**Problem requirements:** Write down exactly the lines from the one with "cyan brick H5:I5" to the end of the data, first and last included, and no others.

**Provided data:**

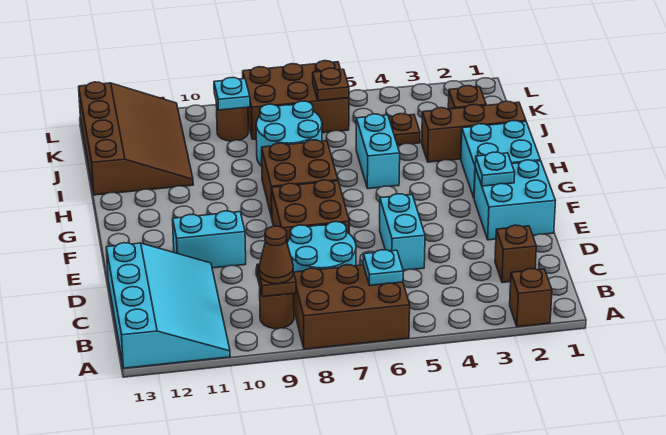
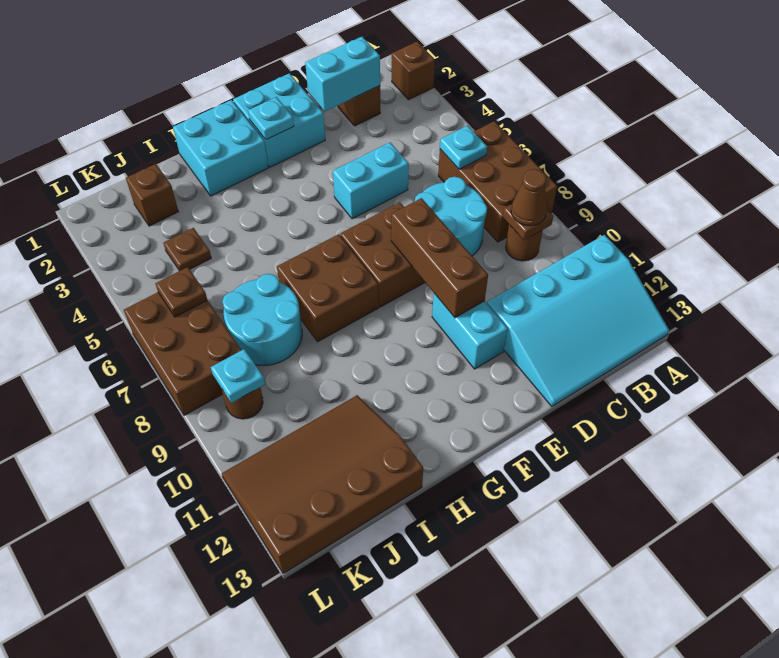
cyan slope A11:D13 level 1 top 13 -> cyan slope A11:D13 level 1 top 11
cyan brick H5:I5 level 1 -> cyan brick C2:D2 level 2
brown brick I1:I3 level 1 -> brown brick E8:E10 level 2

**Reply to the exercise:**
cyan brick H5:I5 level 1 -> cyan brick C2:D2 level 2
brown brick I1:I3 level 1 -> brown brick E8:E10 level 2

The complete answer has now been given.